##### THE RECORDS
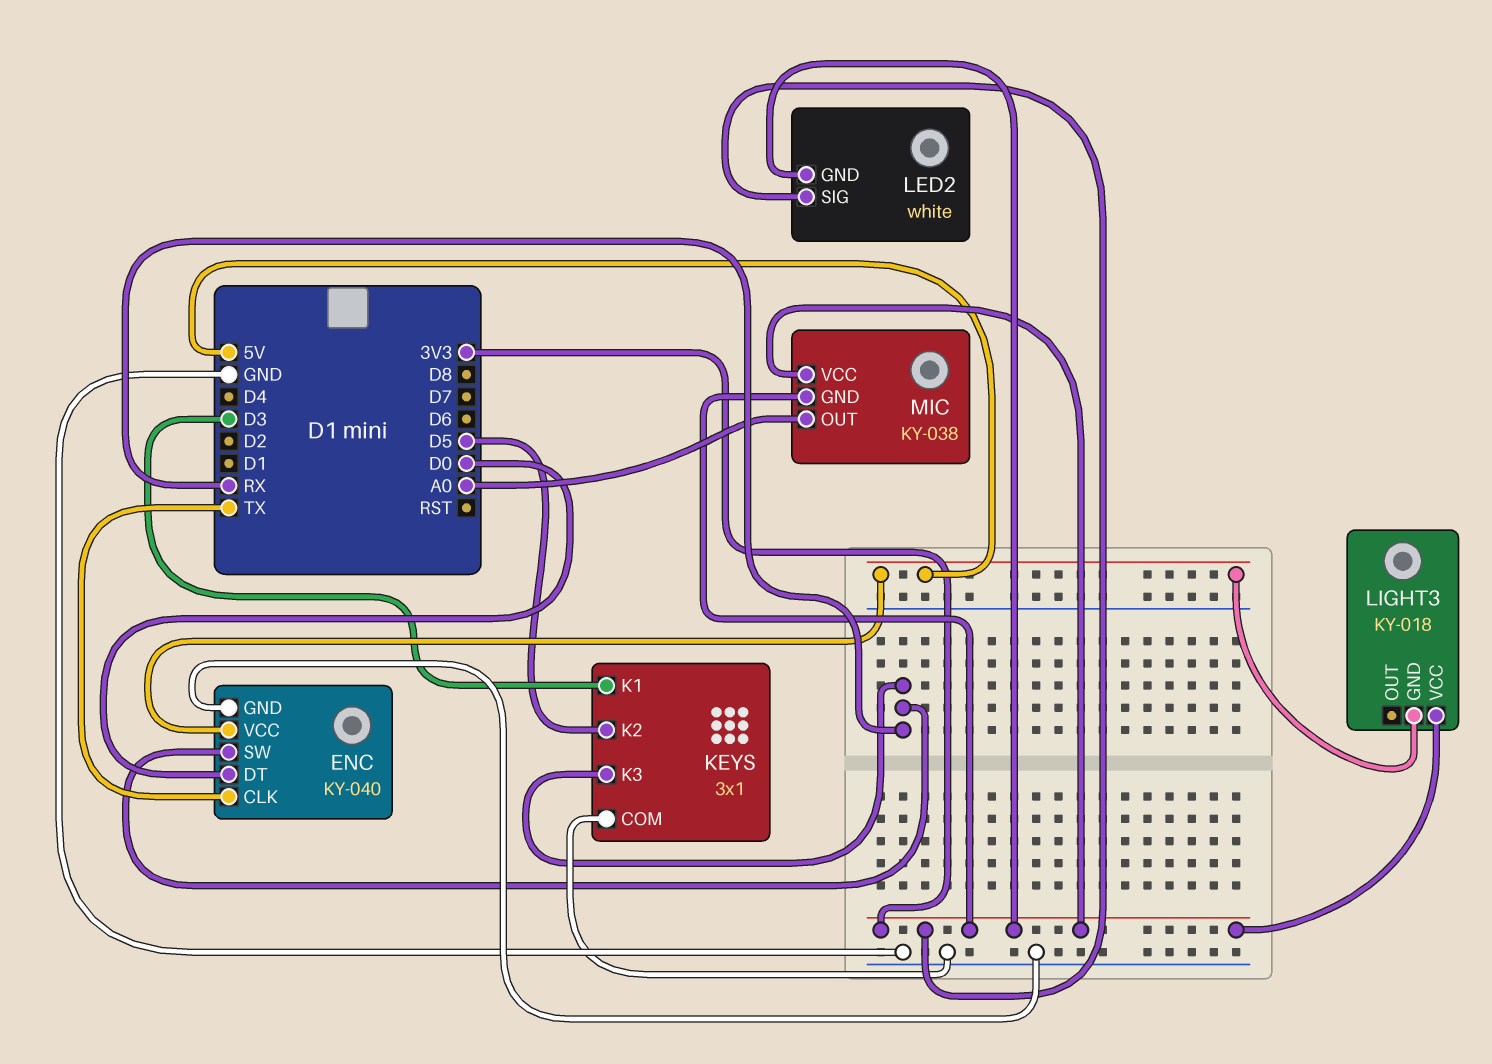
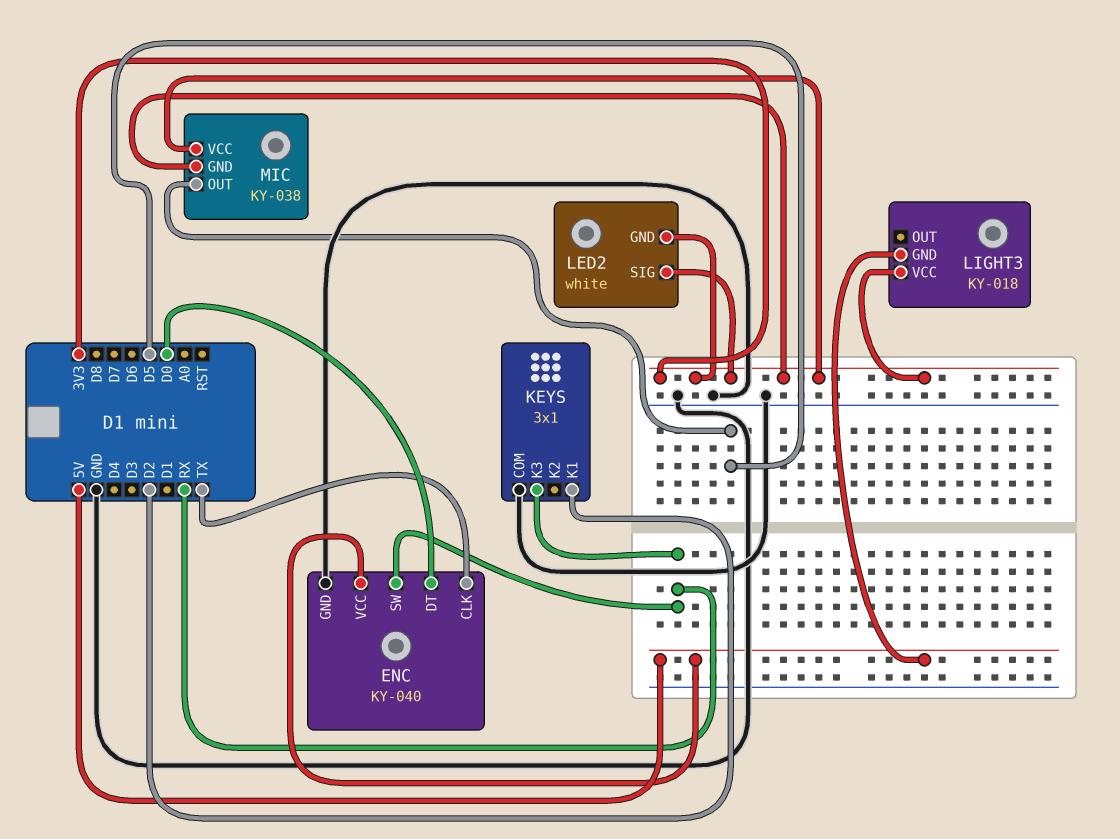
KEYS pin K1: D3 -> D2
KEYS pin K2: D5 -> none
MIC pin OUT: A0 -> D5

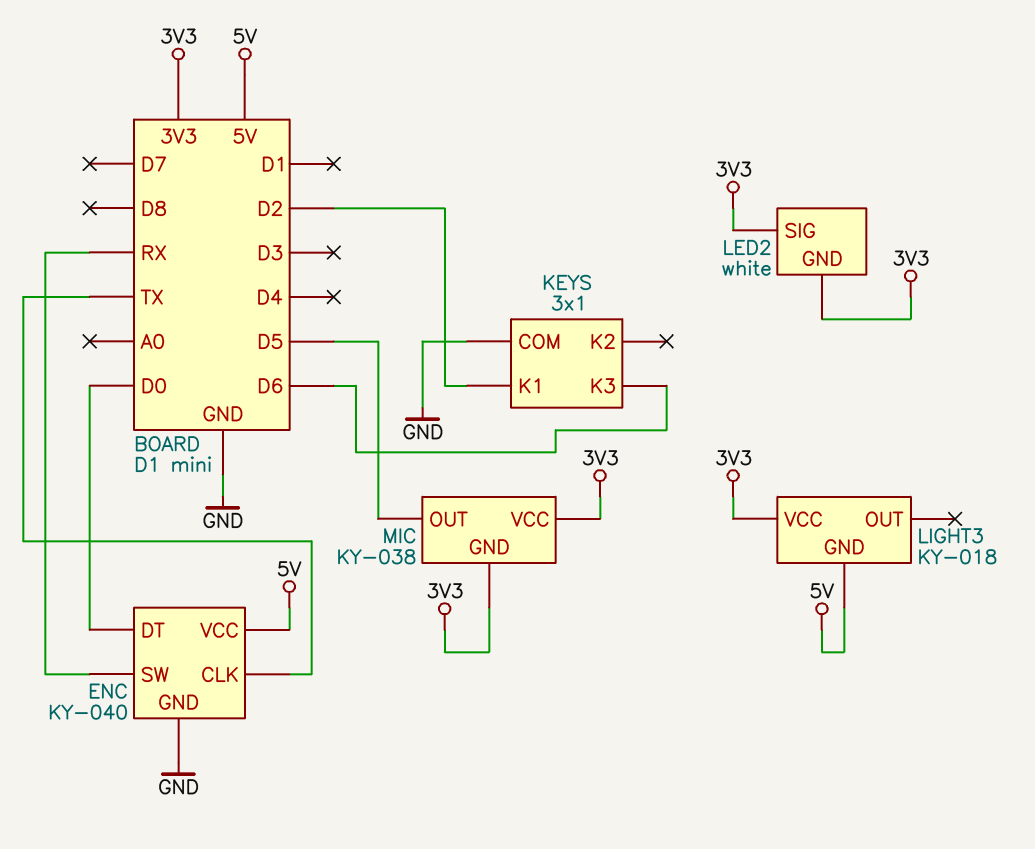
KEYS pin K3: RX -> D6

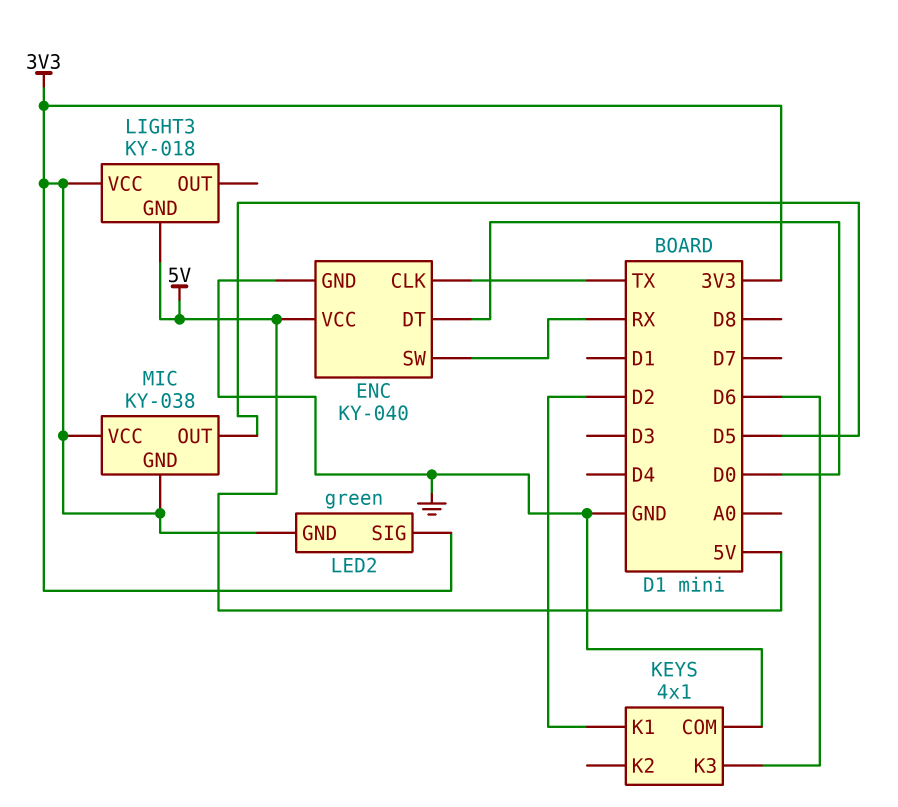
KEYS: 3x1 -> 4x1
LED2: white -> green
##########
DIRECTIONS:
Set down the material once more, exactly, with the pictures omitted.

REPLY:
KEYS pin K1: D3 -> D2
KEYS pin K2: D5 -> none
MIC pin OUT: A0 -> D5

KEYS pin K3: RX -> D6

KEYS: 3x1 -> 4x1
LED2: white -> green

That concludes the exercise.